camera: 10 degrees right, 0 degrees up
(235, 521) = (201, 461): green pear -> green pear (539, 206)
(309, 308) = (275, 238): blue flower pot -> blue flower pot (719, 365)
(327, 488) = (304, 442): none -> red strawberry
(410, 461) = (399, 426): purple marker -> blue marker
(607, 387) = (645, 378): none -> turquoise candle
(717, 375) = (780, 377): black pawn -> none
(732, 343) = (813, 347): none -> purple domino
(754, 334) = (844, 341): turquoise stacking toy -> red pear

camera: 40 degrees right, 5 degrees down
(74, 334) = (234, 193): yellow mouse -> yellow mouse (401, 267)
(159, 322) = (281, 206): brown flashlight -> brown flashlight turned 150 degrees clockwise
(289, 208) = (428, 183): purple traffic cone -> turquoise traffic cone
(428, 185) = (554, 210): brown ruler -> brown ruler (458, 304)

==

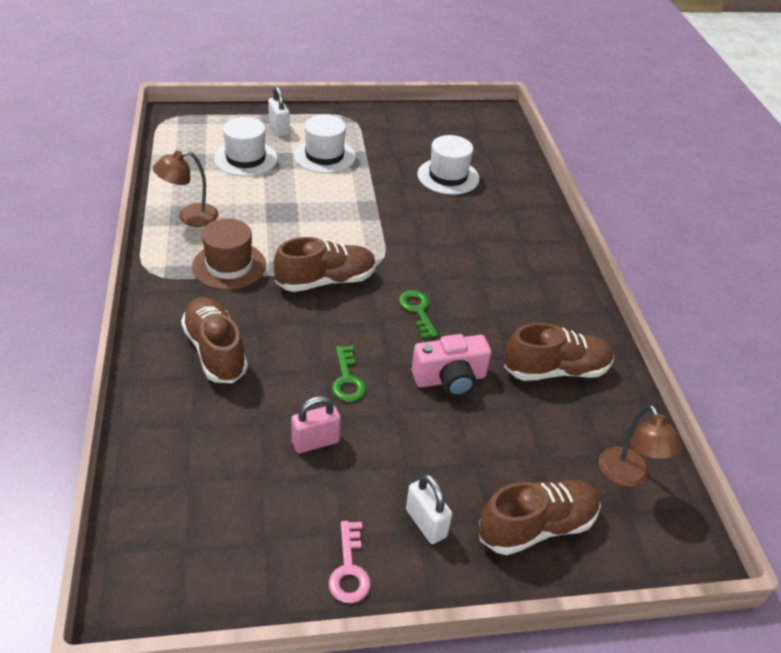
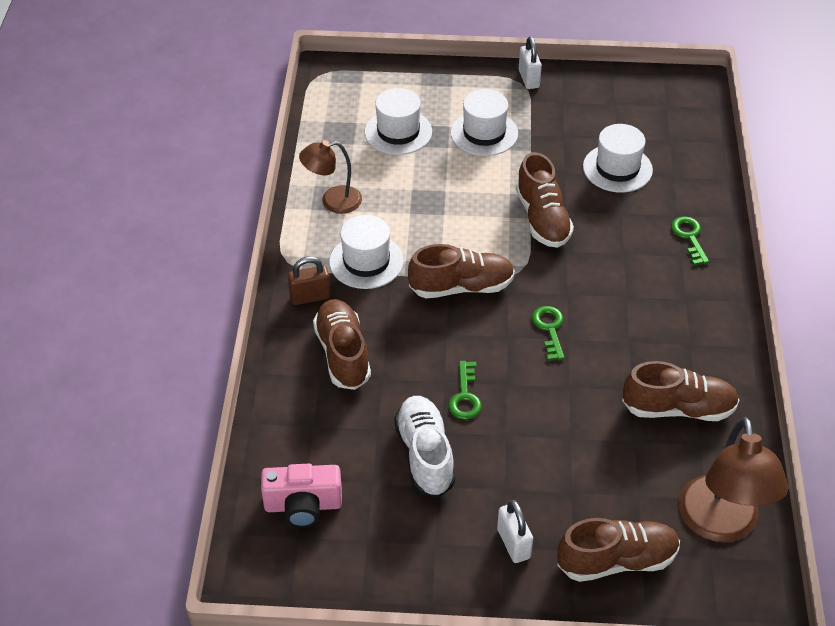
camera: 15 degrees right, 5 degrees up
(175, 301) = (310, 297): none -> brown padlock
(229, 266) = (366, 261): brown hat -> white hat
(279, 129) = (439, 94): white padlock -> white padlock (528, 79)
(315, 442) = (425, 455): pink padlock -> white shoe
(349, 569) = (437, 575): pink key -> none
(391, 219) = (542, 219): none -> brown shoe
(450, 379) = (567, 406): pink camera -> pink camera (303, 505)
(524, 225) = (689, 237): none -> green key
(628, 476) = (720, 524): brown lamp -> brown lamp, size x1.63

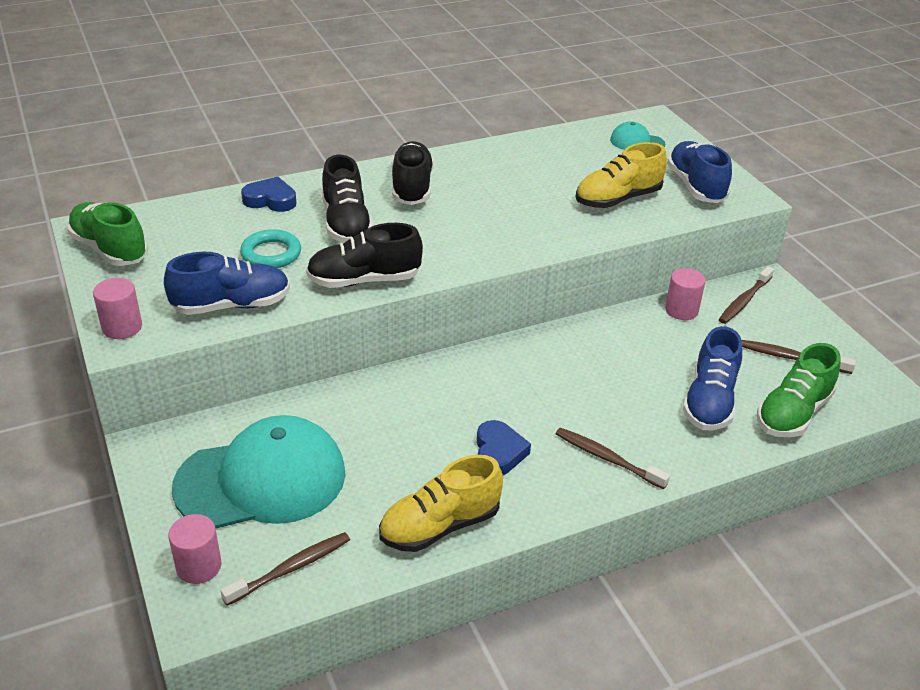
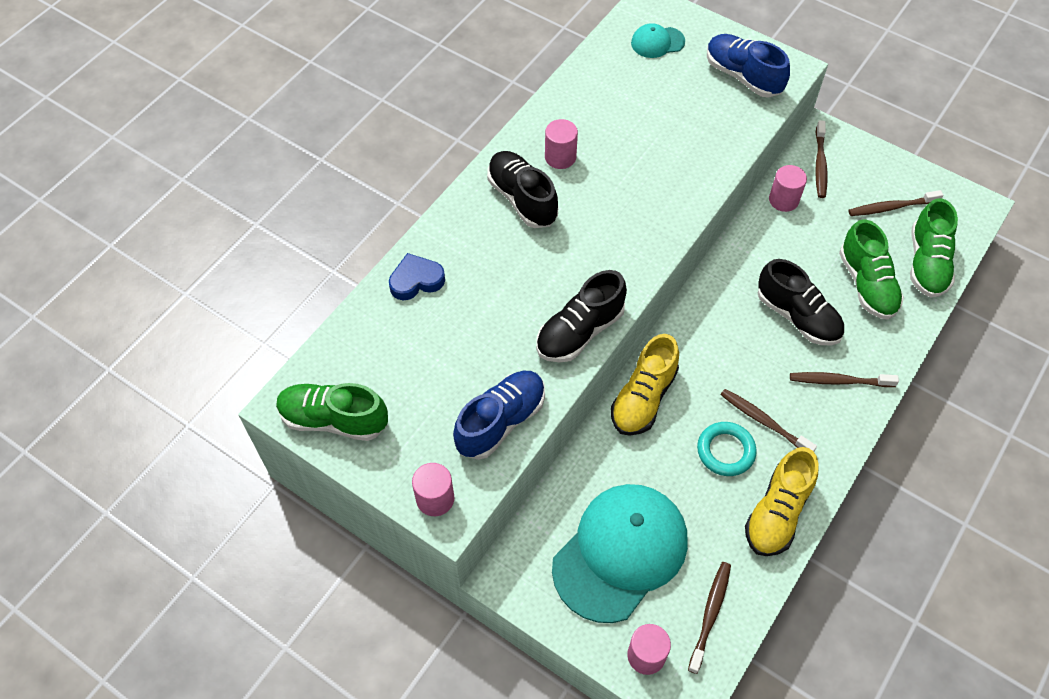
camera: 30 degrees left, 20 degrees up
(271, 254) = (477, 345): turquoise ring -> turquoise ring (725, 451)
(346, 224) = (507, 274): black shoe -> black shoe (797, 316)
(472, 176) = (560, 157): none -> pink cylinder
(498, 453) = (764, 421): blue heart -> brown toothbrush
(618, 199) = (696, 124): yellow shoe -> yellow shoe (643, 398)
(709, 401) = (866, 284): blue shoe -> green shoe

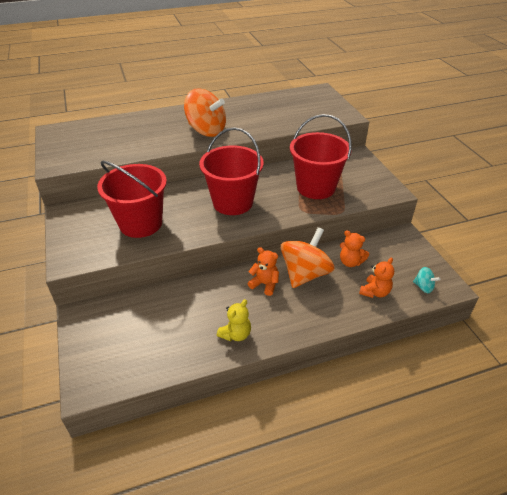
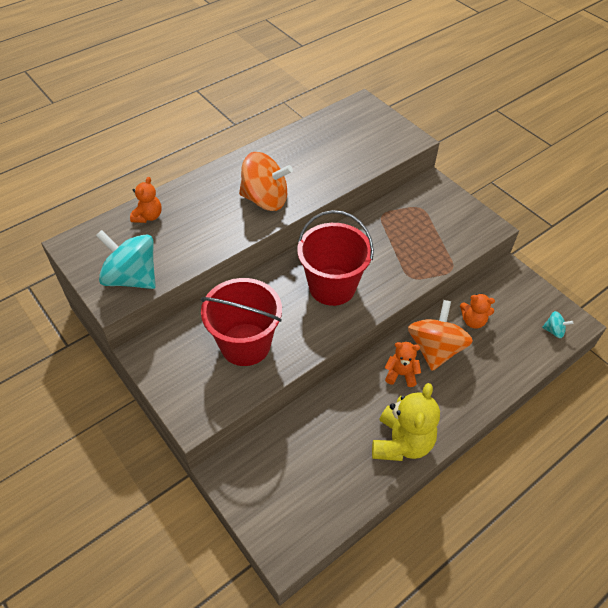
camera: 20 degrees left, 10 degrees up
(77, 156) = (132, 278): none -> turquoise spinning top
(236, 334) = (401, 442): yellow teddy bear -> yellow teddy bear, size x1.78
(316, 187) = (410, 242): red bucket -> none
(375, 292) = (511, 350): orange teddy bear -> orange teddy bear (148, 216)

THE PROBLEM: Lines containing the word "bear": copy each of them from the material.

ANSWER TO THIS EXERCISE:
(236, 334) = (401, 442): yellow teddy bear -> yellow teddy bear, size x1.78
(375, 292) = (511, 350): orange teddy bear -> orange teddy bear (148, 216)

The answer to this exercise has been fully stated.